Task instructions :: Search the lines of the records for the word "plus", and copy every line that has it.
++++ Data provided ++++
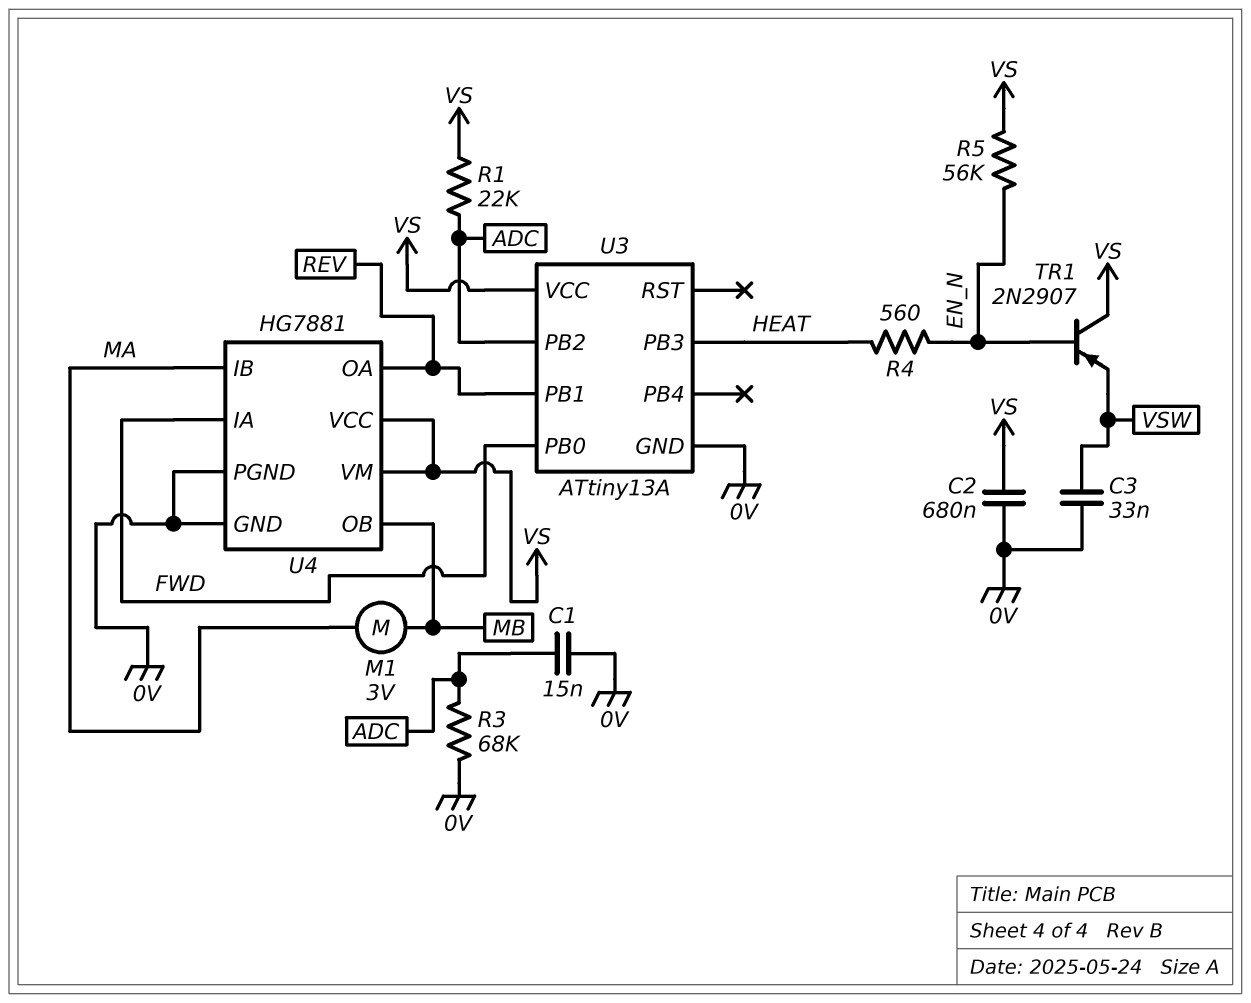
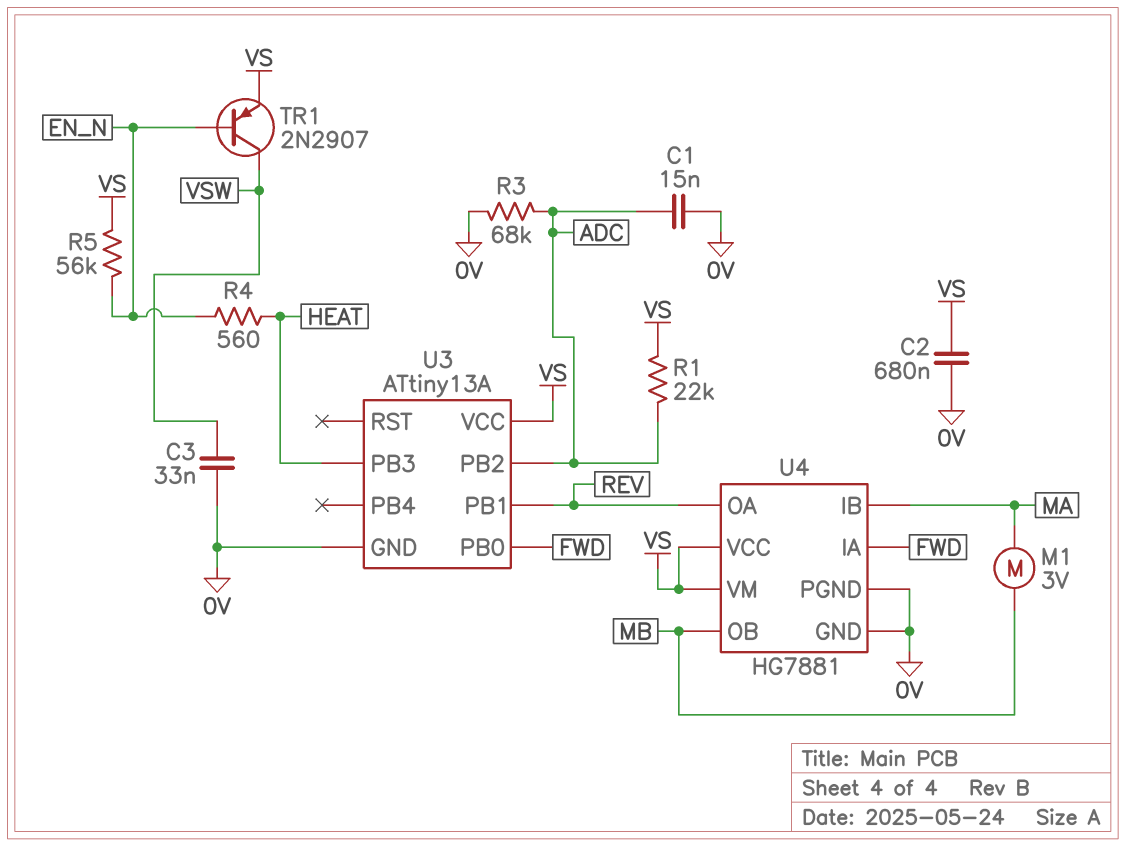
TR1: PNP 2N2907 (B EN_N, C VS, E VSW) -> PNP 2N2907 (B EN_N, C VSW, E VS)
++++
++++ Data provided ++++
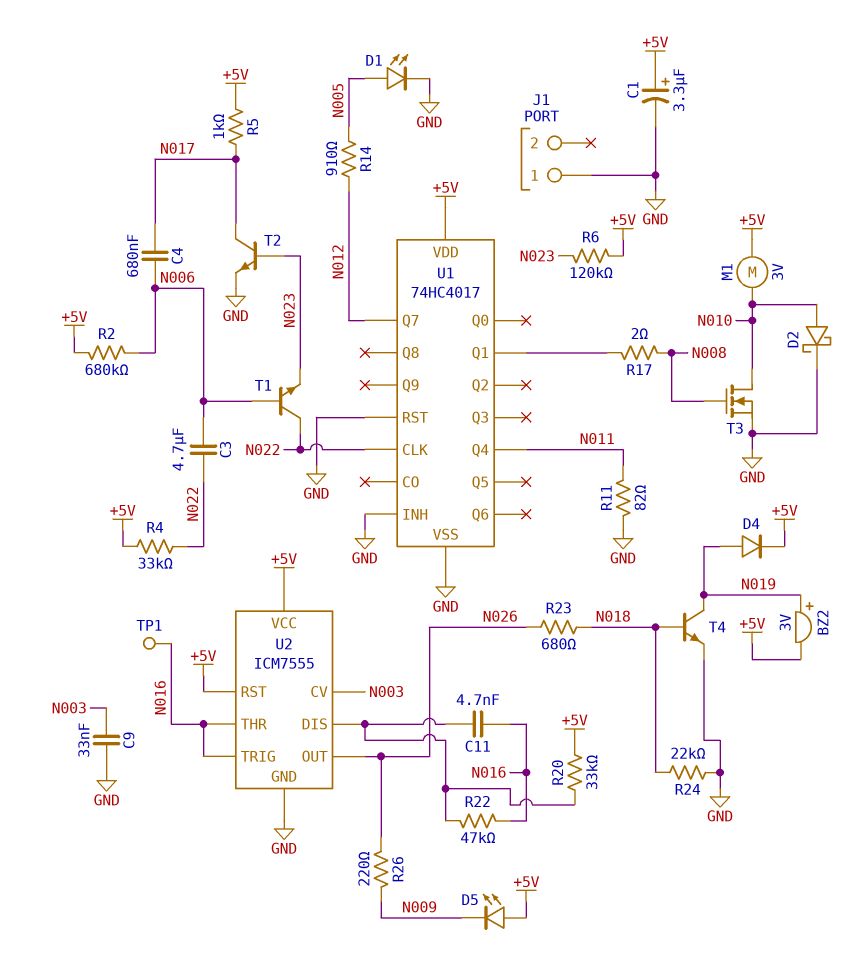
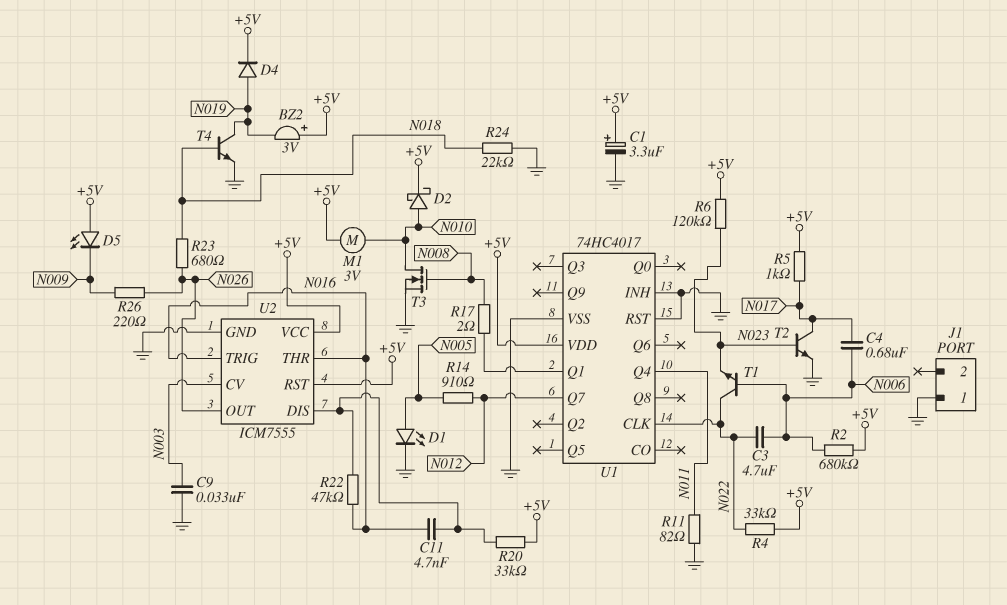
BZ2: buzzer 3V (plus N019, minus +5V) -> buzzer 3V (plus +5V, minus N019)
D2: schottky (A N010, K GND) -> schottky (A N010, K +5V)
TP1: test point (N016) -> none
++++
++++ Data provided ++++
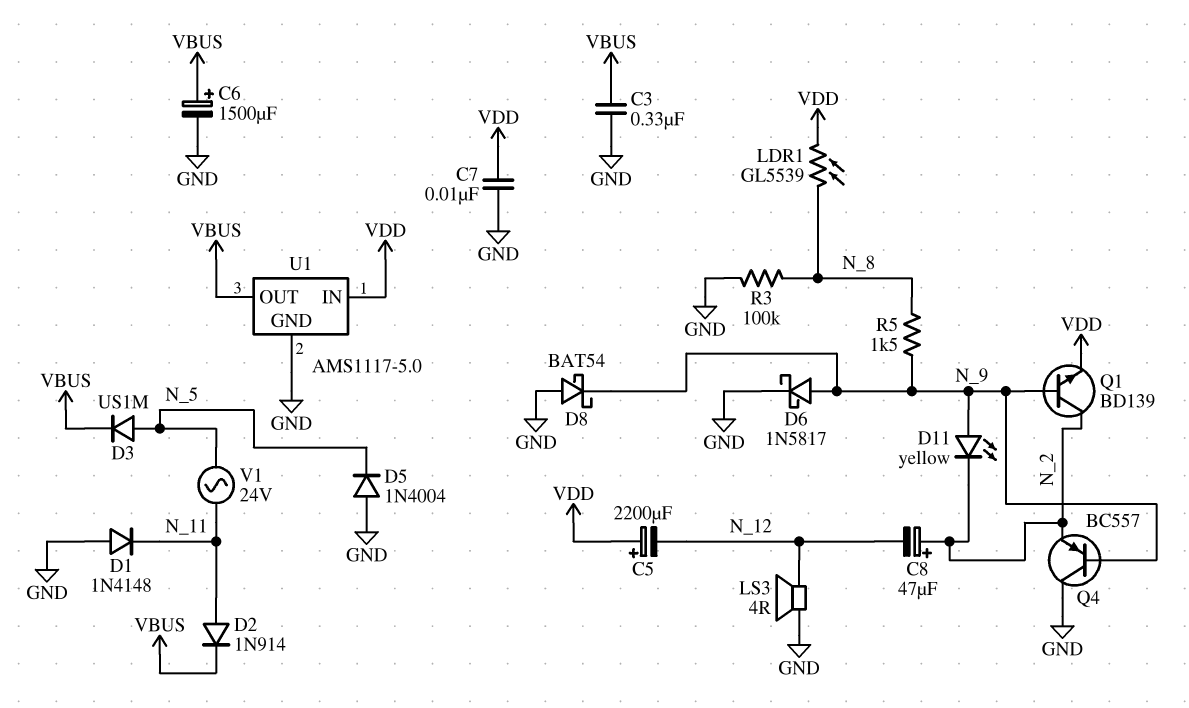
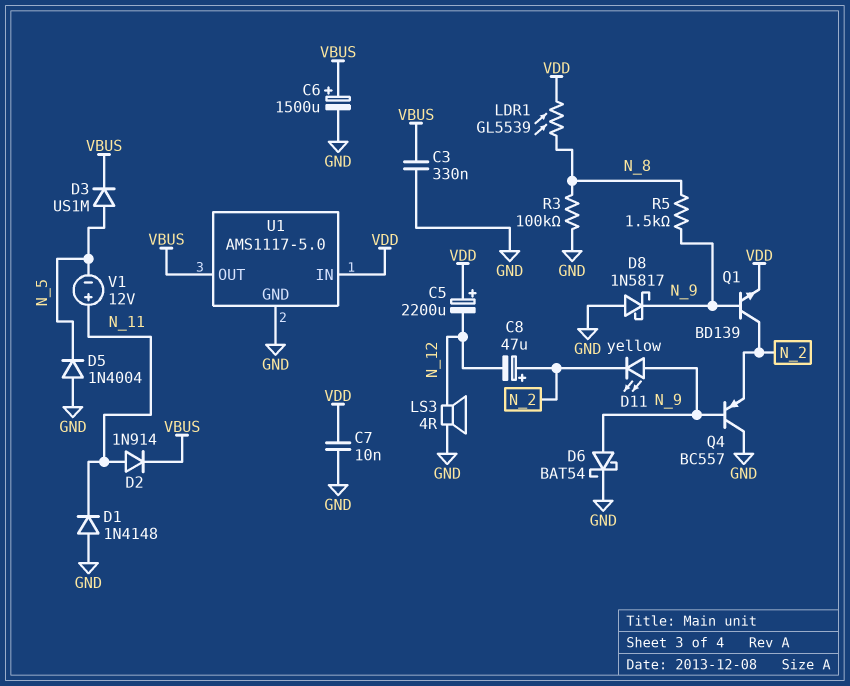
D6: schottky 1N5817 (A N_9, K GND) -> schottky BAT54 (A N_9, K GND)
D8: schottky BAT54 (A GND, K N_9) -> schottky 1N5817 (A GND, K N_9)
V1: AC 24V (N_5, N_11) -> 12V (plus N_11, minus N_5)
++++
Solution for this problem ::
BZ2: buzzer 3V (plus N019, minus +5V) -> buzzer 3V (plus +5V, minus N019)
V1: AC 24V (N_5, N_11) -> 12V (plus N_11, minus N_5)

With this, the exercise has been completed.